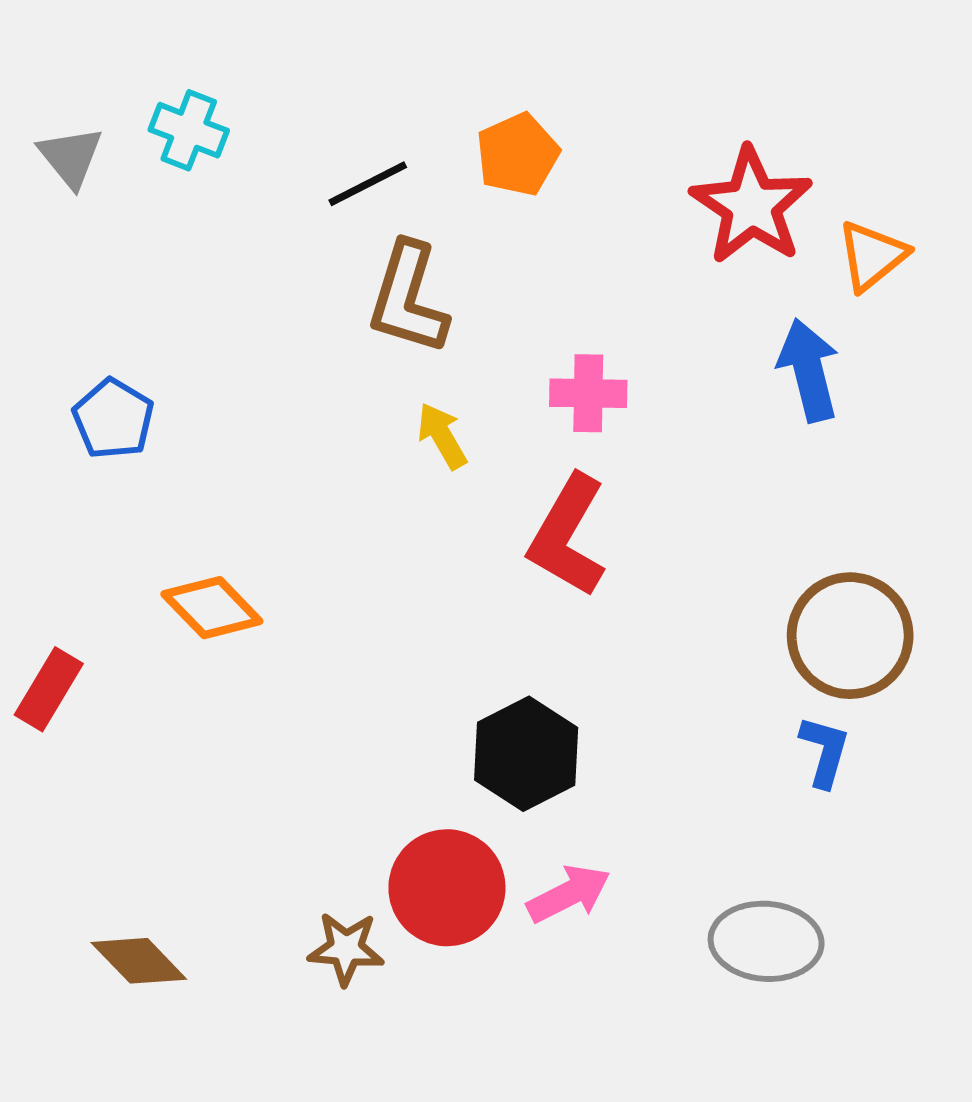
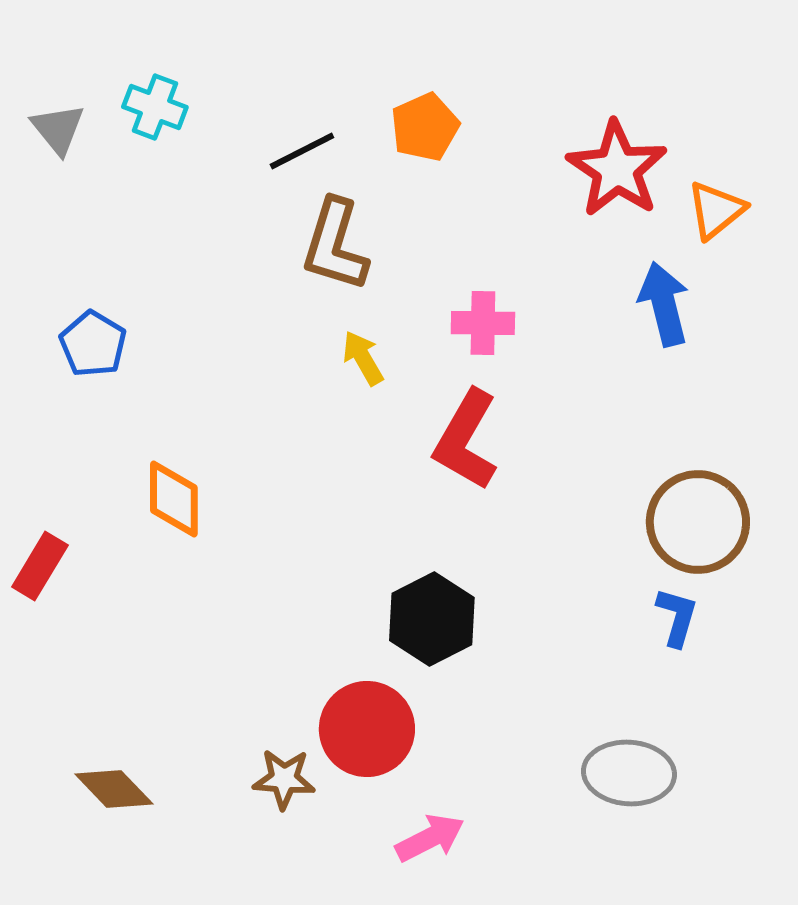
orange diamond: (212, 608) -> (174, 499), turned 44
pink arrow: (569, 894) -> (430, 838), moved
* * *
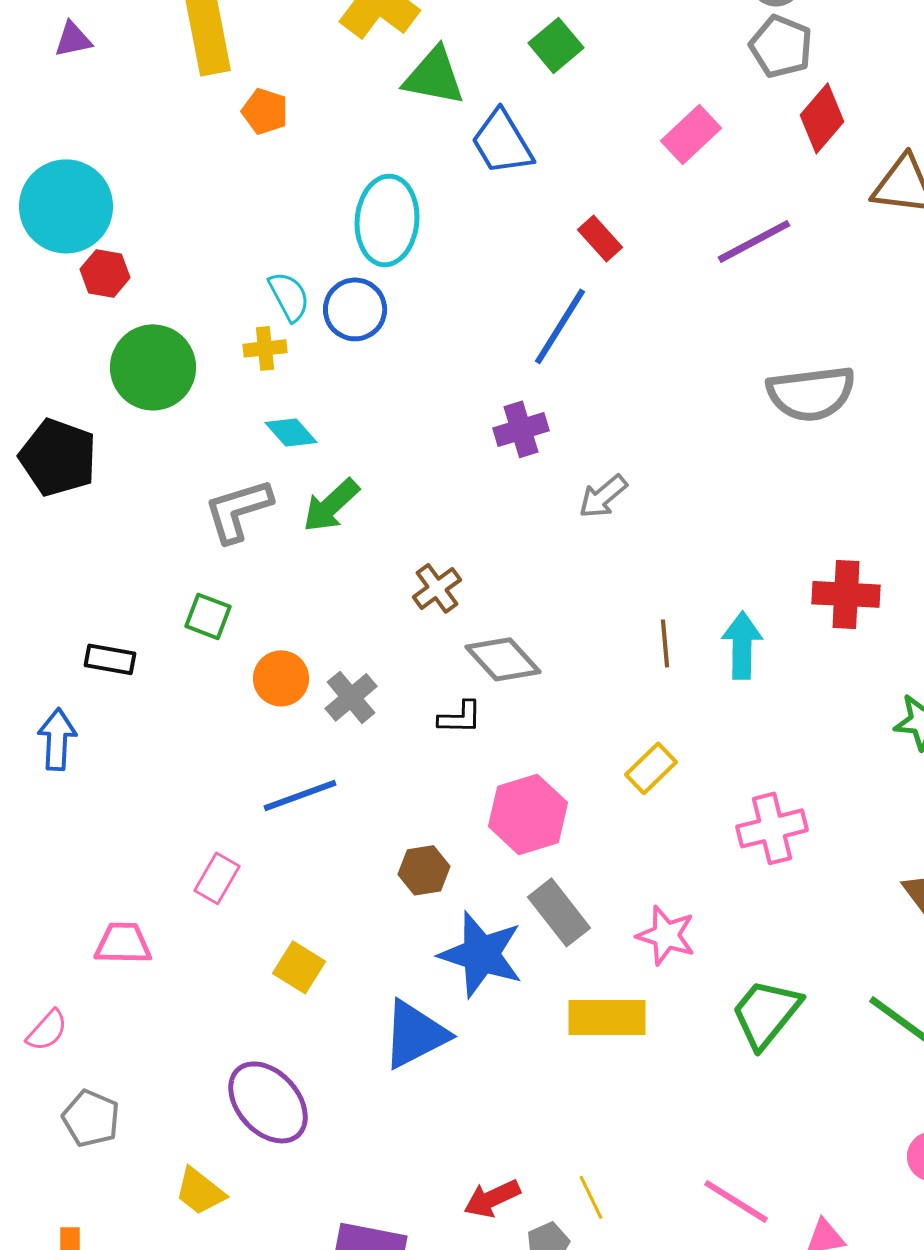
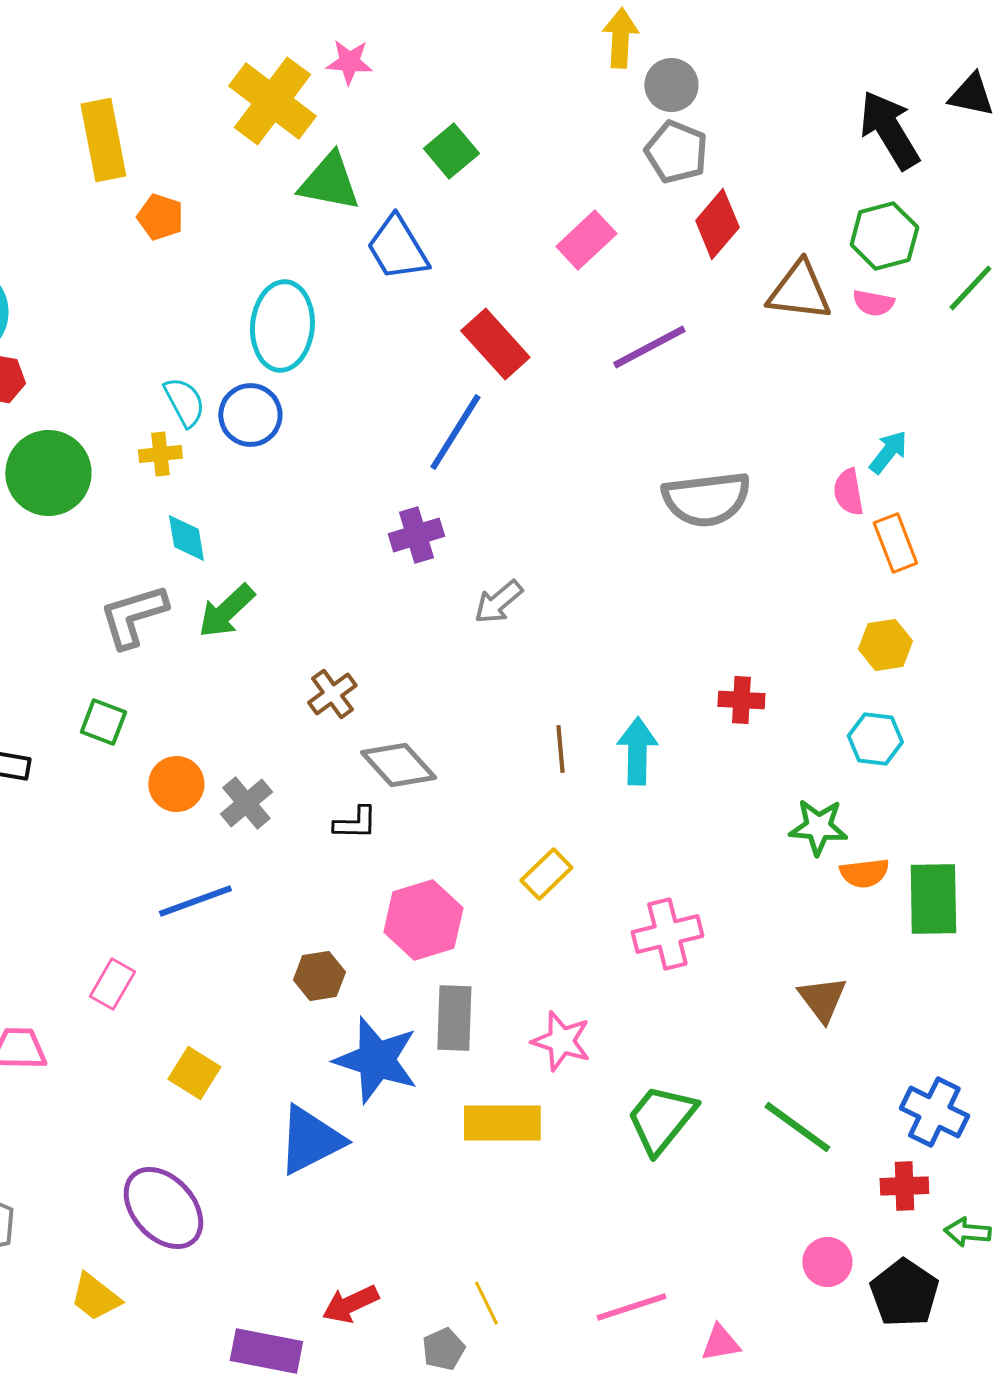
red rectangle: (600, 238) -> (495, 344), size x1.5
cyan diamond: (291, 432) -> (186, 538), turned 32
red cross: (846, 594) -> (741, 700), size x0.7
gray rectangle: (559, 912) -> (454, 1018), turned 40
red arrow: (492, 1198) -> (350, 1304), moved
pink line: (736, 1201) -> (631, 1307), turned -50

### Task to complete
Return every line above that contains the word "arrow".

### Output for this exercise
pink arrow: (569, 894) -> (430, 838), moved
red arrow: (492, 1198) -> (350, 1304), moved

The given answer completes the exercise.